Exercise goal: Determine how many lines below contain the string "none" and give that number without anything else.
====== Records provided ======
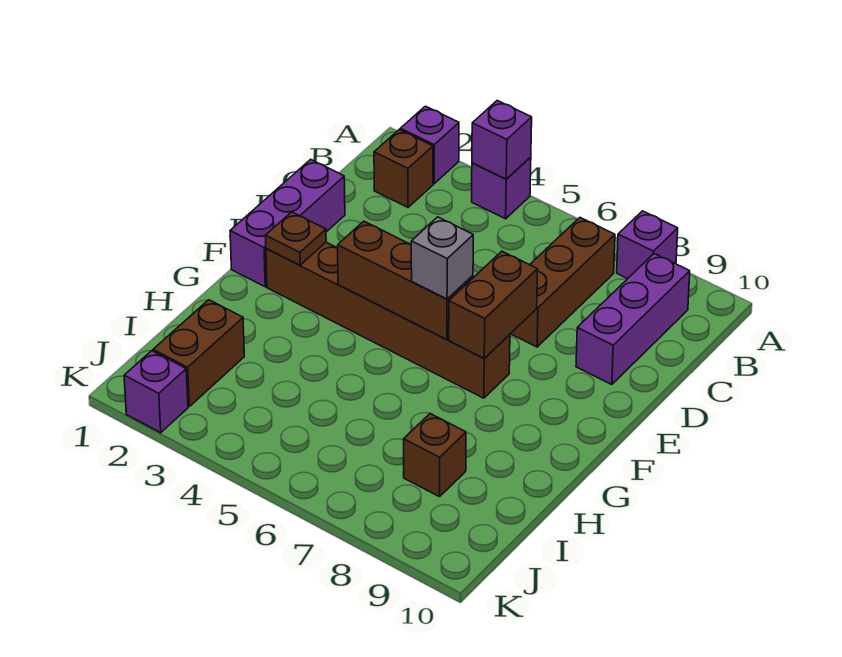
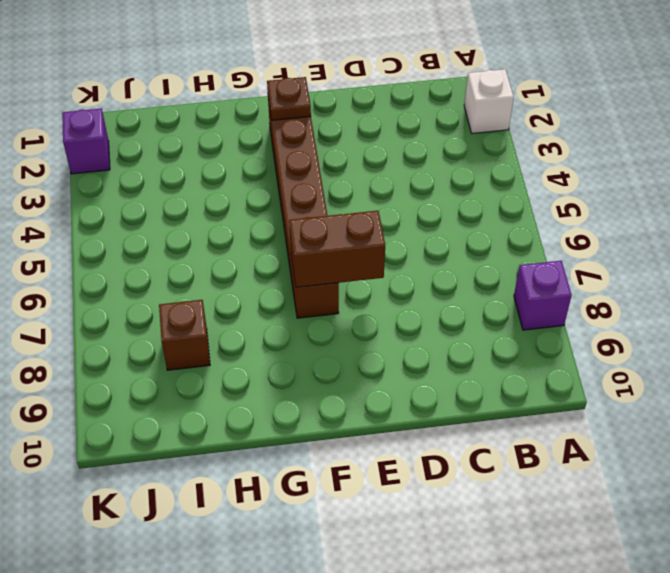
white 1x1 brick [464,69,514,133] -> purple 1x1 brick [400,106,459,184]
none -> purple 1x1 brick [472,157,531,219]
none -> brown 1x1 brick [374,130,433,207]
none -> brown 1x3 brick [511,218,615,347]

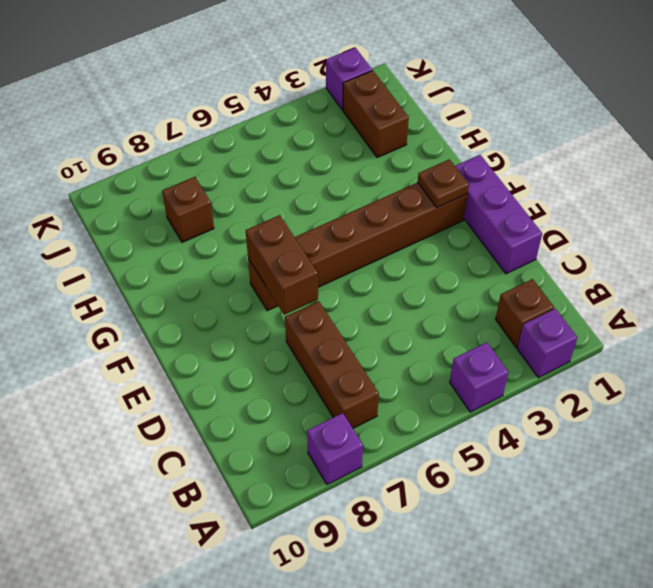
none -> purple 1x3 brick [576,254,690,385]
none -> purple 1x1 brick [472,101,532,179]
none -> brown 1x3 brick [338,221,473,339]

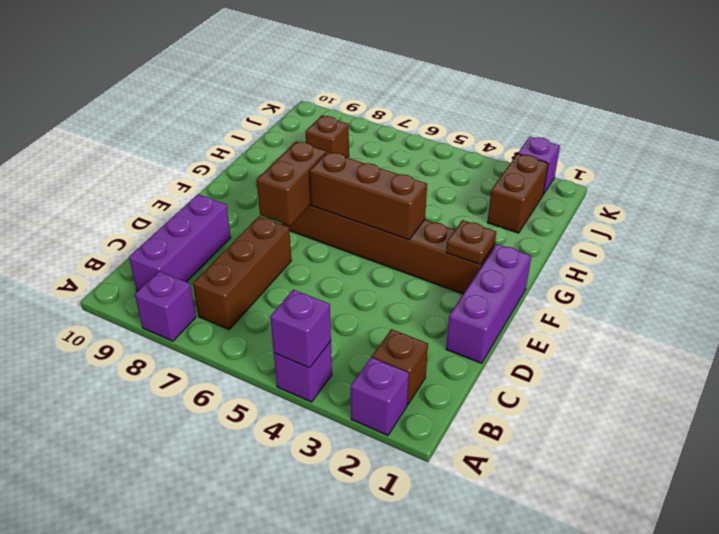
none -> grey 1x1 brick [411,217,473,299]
======
Output for this task: 7